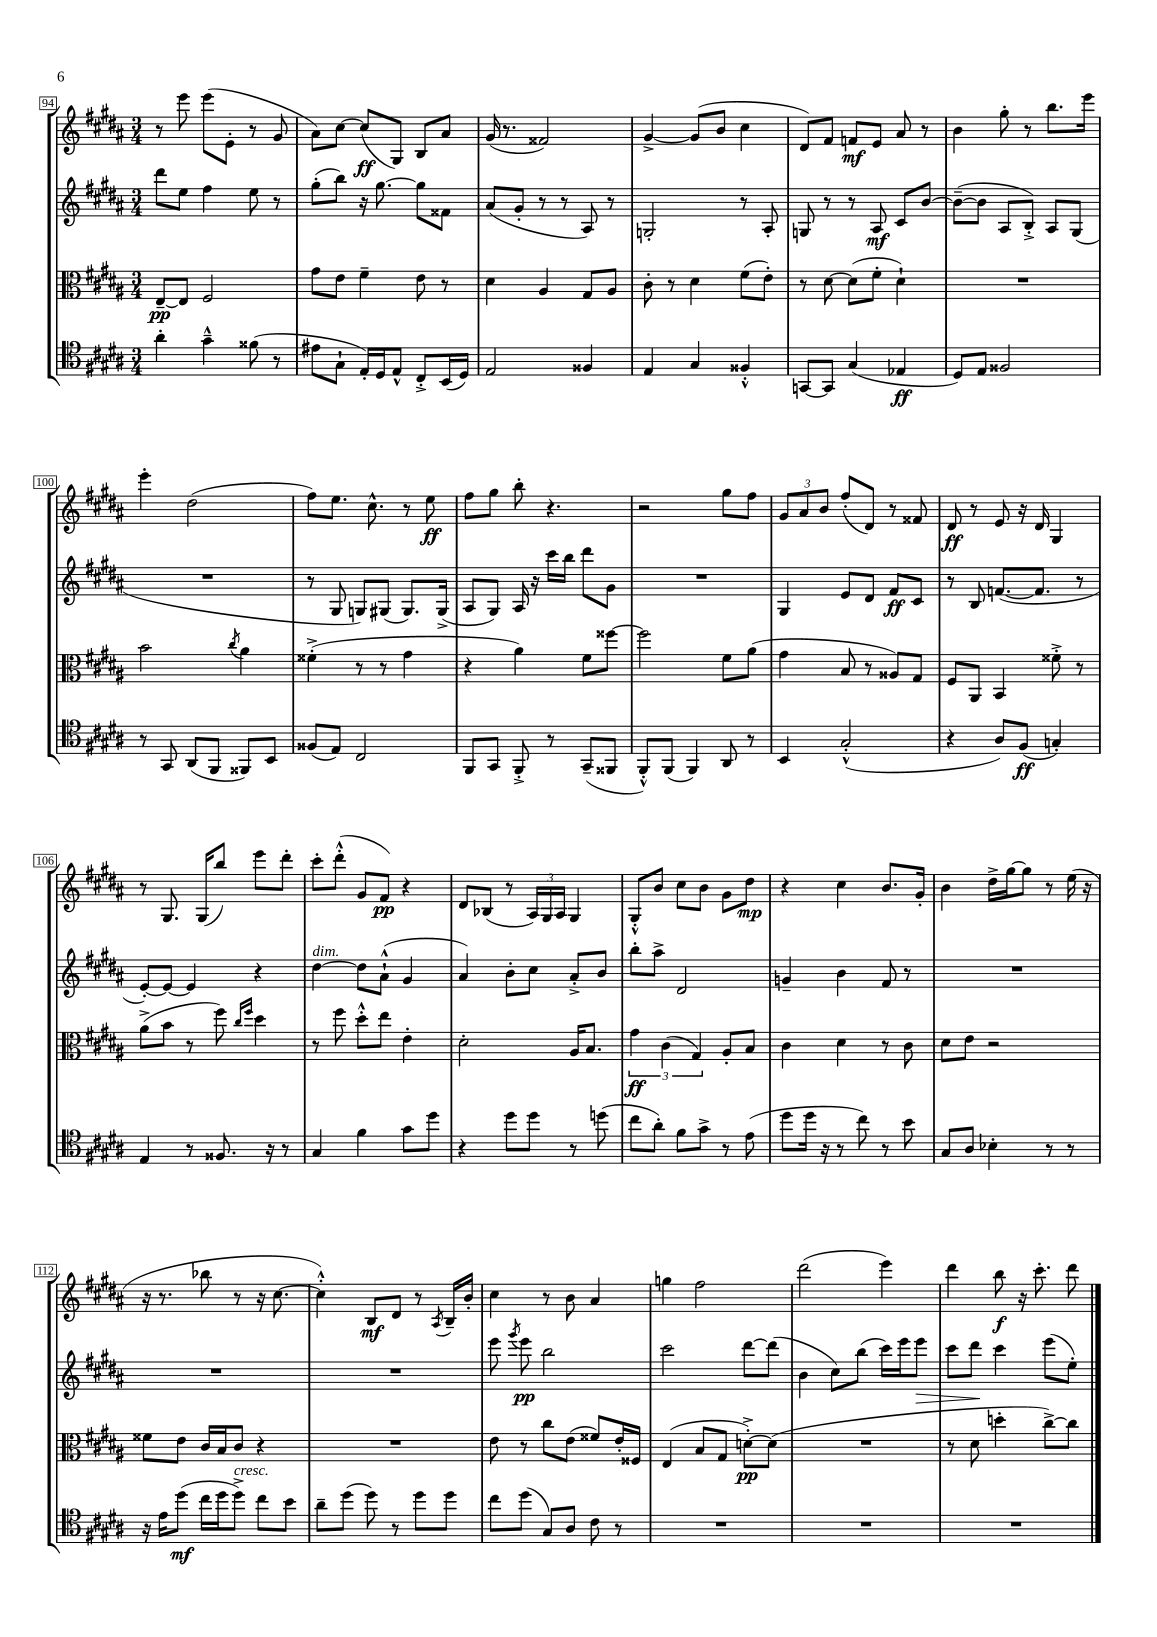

**kern	**dynam	**kern	**dynam	**kern	**dynam	**kern	**dynam
*part4	*part4	*part3	*part3	*part2	*part2	*part1	*part1
*staff4	*staff4	*staff3	*staff3	*staff2	*staff2	*staff1	*staff1
*clefC4	*	*clefC3	*	*clefG2	*	*clefG2	*
*k[f#c#g#d#a#]	*	*k[f#c#g#d#a#]	*	*k[f#c#g#d#a#]	*	*k[f#c#g#d#a#]	*
*M3/4	*	*M3/4	*	*M3/4	*	*M3/4	*
=94	=94	=94	=94	=94	=94	=94	=94
4a#'\	.	[8E~/L	pp	8ddd#\L	.	8r	.
.	.	8E/J]	.	8ee\J	.	8eee\	.
4g#~^^\	.	2F#/	.	4ff#\	.	(8eee\L	.
.	.	.	.	.	.	8e'\J	.
(8f##X\	.	.	.	8ee\	.	8r	.
8r	.	.	.	8r	.	8g#/	.
=95	=95	=95	=95	=95	=95	=95	=95
8e#X\L	.	8g#\L	.	(8gg#'\L	.	8a#\L)	.
8G#`\J	.	8e\J	.	8bb\J)	.	[8cc#\J	.
16E'/LL)	.	4f#~\	.	16r	.	(8cc#/L]	ff
16D#/J	.	.	.	[8.gg#\	.	.	.
8E^^/J	.	.	.	.	.	8G#/J)	.
8C#'^/L	.	8e\	.	8gg#\L]	.	8B/L	.
(16BB/L	.	8r	.	8f##X\J	.	8a#/J	.
16D#/JJ)	.	.	.	.	.	.	.
=96	=96	=96	=96	=96	=96	=96	=96
2E/	.	4d#\	.	(8a#/L	.	(16g#/	.
.	.	.	.	.	.	8.r	.
.	.	.	.	8g#'/J	.	.	.
.	.	4A#/	.	8r	.	2f##X/)	.
.	.	.	.	8r	.	.	.
4F##X/	.	8G#/L	.	8A#/)	.	.	.
.	.	8A#/J	.	8r	.	.	.
=97	=97	=97	=97	=97	=97	=97	=97
4E/	.	8c#'\	.	2Gn'/	.	[4g#^/	.
.	.	8r	.	.	.	.	.
4G#/	.	4d#\	.	.	.	(8g#/L]	.
.	.	.	.	.	.	8b/J	.
4F##X'^^/	.	(8f#\L	.	8r	.	4cc#\	.
.	.	8e'\J)	.	8A#'/	.	.	.
=98	=98	=98	=98	=98	=98	=98	=98
[8GGn/L	.	8r	.	8Gn/	.	8d#/L)	.
8GG/J]	.	[8d#\	.	8r	.	8f#/J	.
(4G#/	.	(8d#\L]	.	8r	.	8fn/L	mf
.	.	8f#'\J	.	8A#/	mf	8e/J	.
4E-X/	ff	4d#`\)	.	8c#/L	.	8a#/	.
.	.	.	.	[8b/J	.	8r	.
=99	=99	=99	=99	=99	=99	=99	=99
8D#/L)	.	2.r	.	(8b~\L_	.	4b\	.
8E/J	.	.	.	8b\J]	.	.	.
2F##X/	.	.	.	8A#/L	.	8gg#'\	.
.	.	.	.	8B'^/J)	.	8r	.
.	.	.	.	8A#/L	.	8.bb\L	.
.	.	.	.	(8G#/J	.	.	.
.	.	.	.	.	.	16eee\Jk	.
!!LO:LB:g=z
=100	=100	=100	=100	=100	=100	=100	=100
8r	.	2b\	.	2.r	.	4eee'\	.
8GG#/	.	.	.	.	.	.	.
(8AA#/L	.	.	.	.	.	(2dd#\	.
8FF#/J	.	.	.	.	.	.	.
.	.	8qcc#/	.	.	.	.	.
8FF##X/L)	.	4a#\	.	.	.	.	.
8BB/J	.	.	.	.	.	.	.
=101	=101	=101	=101	=101	=101	=101	=101
(8F##X/L	.	(4f##X'^\	.	8r	.	8ff#\L)	.
8E/J)	.	.	.	8G#/	.	8.ee\J	.
2C#/	.	8r	.	8Gn/L)	.	.	.
.	.	.	.	.	.	8.cc#^^\	.
.	.	8r	.	(8G#X/J	.	.	.
.	.	4g#\	.	8.G#/L)	.	8r	.
.	.	.	.	.	.	8ee\	ff
.	.	.	.	(16G#^/Jk	.	.	.
=102	=102	=102	=102	=102	=102	=102	=102
8FF#/L	.	4r	.	8A#/L	.	8ff#\L	.
8GG#/J	.	.	.	8G#/J)	.	8gg#\J	.
8FF#'^/	.	4a#\)	.	16A#/	.	8bb'\	.
.	.	.	.	16r	.	.	.
8r	.	.	.	16ccc#\LL	.	4.r	.
.	.	.	.	16bb\JJ	.	.	.
(8GG#~/L	.	8f#\L	.	8ddd#\L	.	.	.
8FF##X/J	.	[8ff##X\J	.	8g#\J	.	.	.
=103	=103	=103	=103	=103	=103	=103	=103
8FF#'^^/L)	.	2ff##\]	.	2.r	.	2r	.
(8FF#/J	.	.	.	.	.	.	.
4FF#/)	.	.	.	.	.	.	.
8AA#/	.	8f#\L	.	.	.	8gg#\L	.
8r	.	(8a#\J	.	.	.	8ff#\J	.
=104	=104	=104	=104	=104	=104	=104	=104
4BB/	.	4g#\	.	4G#/	.	12g#/L	.
.	.	.	.	.	.	12a#/	.
.	.	.	.	.	.	12b/J	.
(2G#'^^/	.	8B/	.	8e/L	.	(8ff#'/L	.
.	.	8r	.	8d#/J	.	8d#/J)	.
.	.	8A##X/L)	.	8f#/L	ff	8r	.
.	.	8G#/J	.	8c#/J	.	8f##X/	.
=105	=105	=105	=105	=105	=105	=105	=105
4r	.	8F#/L	.	8r	.	8d#/	ff
.	.	8AA#/J	.	8B/	.	8r	.
8A#/L)	.	4BB/	.	([8.fn/L	.	8e/	.
(8F#/J	ff	.	.	.	.	16r	.
.	.	.	.	8.f/J]	.	16d#/	.
4Gn'/)	.	8f##X'^\	.	.	.	4G#/	.
.	.	8r	.	8r	.	.	.
!!LO:LB:g=z
=106	=106	=106	=106	=106	=106	=106	=106
4E/	.	(8a#^\L	.	[8e'/L)	.	8r	.
.	.	8b\J	.	8e/J_	.	8.G#/	.
8r	.	8r	.	4e/]	.	.	.
.	.	.	.	.	.	(16G#/KL	.
8.F##X/	.	8ff#\)	.	.	.	8bb/J)	.
.	.	16qqcc#/LL	.	.	.	.	.
.	.	16qqff#/JJ	.	.	.	.	.
.	.	4dd#\	.	4r	.	8eee\L	.
16r	.	.	.	.	.	.	.
8r	.	.	.	.	.	8ddd#'\J	.
=107	=107	=107	=107	=107	=107	=107	=107
!	!	!	!	!LO:TX:a:i:t=dim.	!	!	!
4G#/	.	8r	.	[4dd#\	.	8ccc#'\L	.
.	.	8ff#\	.	.	.	(8ddd#'^^\J	.
4f#\	.	8dd#'^^\L	.	8dd#\L]	.	8g#/L	.
.	.	8ee\J	.	(8a#`^^\J	.	8f#/J)	pp
8g#\L	.	4e'\	.	4g#/	.	4r	.
8dd#\J	.	.	.	.	.	.	.
=108	=108	=108	=108	=108	=108	=108	=108
4r	.	2d#'\	.	4a#/)	.	8d#/L	.
.	.	.	.	.	.	(8B-X/J	.
8dd#\L	.	.	.	8b'\L	.	8r	.
8dd#\J	.	.	.	8cc#\J	.	24A#/LL)	.
.	.	.	.	.	.	24G#/	.
.	.	.	.	.	.	24A#/JJ	.
8r	.	16A#/KL	.	8a#'^/L	.	4G#/	.
.	.	8.B/J	.	.	.	.	.
(8ddn\	.	.	.	8b/J	.	.	.
=109	=109	=109	=109	=109	=109	=109	=109
8cc#\L	.	6g#\	ff	8bb'\L	.	8G#'^^/L	.
8a#'\J)	.	.	.	8aa#^\J	.	8b/J	.
.	.	(6c#\	.	.	.	.	.
8f#\L	.	.	.	2d#/	.	8cc#\L	.
.	.	6G#/)	.	.	.	.	.
8g#^\J	.	.	.	.	.	8b\J	.
8r	.	8A#'/L	.	.	.	8g#\L	.
(8e\	.	8B/J	.	.	.	8dd#\J	mp
=110	=110	=110	=110	=110	=110	=110	=110
8dd#\L	.	4c#\	.	4gn~/	.	4r	.
16dd#\Jk	.	.	.	.	.	.	.
16r	.	.	.	.	.	.	.
8r	.	4d#\	.	4b\	.	4cc#\	.
8cc#\)	.	.	.	.	.	.	.
8r	.	8r	.	8f#/	.	8.b/L	.
8b\	.	8c#\	.	8r	.	.	.
.	.	.	.	.	.	16g#'/Jk	.
=111	=111	=111	=111	=111	=111	=111	=111
8G#/L	.	8d#\L	.	2.r	.	4b\	.
8A#/J	.	8e\J	.	.	.	.	.
4B-X'\	.	2r	.	.	.	16dd#^\LL	.
.	.	.	.	.	.	[16gg#\J	.
.	.	.	.	.	.	8gg#\J]	.
8r	.	.	.	.	.	8r	.
8r	.	.	.	.	.	(16ee\	.
.	.	.	.	.	.	16r	.
!!LO:LB:g=z
=112	=112	=112	=112	=112	=112	=112	=112
16r	.	8f##X\L	.	2.r	.	16r	.
16e\KL	.	.	.	.	.	8.r	.
(8dd#\J	mf	8e\J	.	.	.	.	.
16cc#\LL	.	16c#/LL	.	.	.	8bb-X\	.
16dd#\J	.	16B/J	.	.	.	.	.
!LO:TX:a:i:t=cresc.	!	!	!	!	!	!	!
8dd#^\J)	.	8c#/J	.	.	.	8r	.
8cc#\L	.	4r	.	.	.	16r	.
.	.	.	.	.	.	[8.cc#\	.
8b\J	.	.	.	.	.	.	.
=113	=113	=113	=113	=113	=113	=113	=113
8a#~\L	.	2.r	.	2.r	.	4cc#'^^\])	.
(8dd#\J	.	.	.	.	.	.	.
8dd#\)	.	.	.	.	.	8B/L	mf
8r	.	.	.	.	.	8d#/J	.
8dd#\L	.	.	.	.	.	8r	.
.	.	.	.	.	.	8qA#/	.
8dd#\J	.	.	.	.	.	16B~/LL	.
.	.	.	.	.	.	16b'/JJ	.
=114	=114	=114	=114	=114	=114	=114	=114
8cc#\L	.	8e\	.	8eee\	.	4cc#\	.
.	.	.	.	8qggg#/	.	.	.
(8dd#\J	.	8r	.	8eee\	pp	.	.
8G#/L)	.	8cc#\L	.	2bb\	.	8r	.
8A#/J	.	(8e\J	.	.	.	8b\	.
8c#\	.	8f##X/L)	.	.	.	4a#/	.
8r	.	16e'/L	.	.	.	.	.
.	.	16F##X/JJ	.	.	.	.	.
=115	=115	=115	=115	=115	=115	=115	=115
2.r	.	(4E/	.	2ccc#\	.	4ggn\	.
.	.	8B/L	.	.	.	2ff#\	.
.	.	8G#/J	.	.	.	.	.
.	.	[8dn'^\L)	pp	[8ddd#\L	.	.	.
.	.	(8d\J]	.	(8ddd#\J]	.	.	.
=116	=116	=116	=116	=116	=116	=116	=116
2.r	.	2.r	.	4b\	.	(2ddd#\	.
.	.	.	.	8cc#\L)	.	.	.
.	.	.	.	(8bb\J	.	.	.
.	.	.	.	16ccc#\LL)	.	4eee\)	.
.	.	.	.	16eee\J	.	.	.
!	!	!	!	!	!LO:HP:b	!	!
.	.	.	.	8eee\J	>	.	.
=117	=117	=117	=117	=117	=117	=117	=117
2.r	.	8r	.	8ccc#\L	.	4ddd#\	.
.	.	8d#\	.	8ddd#\J	.	.	.
.	.	4ddn'\	.	4ccc#\	]	8bb\	f
.	.	.	.	.	.	16r	.
.	.	.	.	.	.	8.ccc#'\	.
.	.	[8cc#^\L)	.	(8eee\L	.	.	.
.	.	8cc#\J]	.	8ee'\J)	.	8ddd#\	.
==	==	==	==	==	==	==	==
*-	*-	*-	*-	*-	*-	*-	*-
==================================================
Exercício proposto:
Liste cada linha dos itens em que aparece a palavra "dynam".

Resultado do exercício:
**kern	**dynam	**kern	**dynam	**kern	**dynam	**kern	**dynam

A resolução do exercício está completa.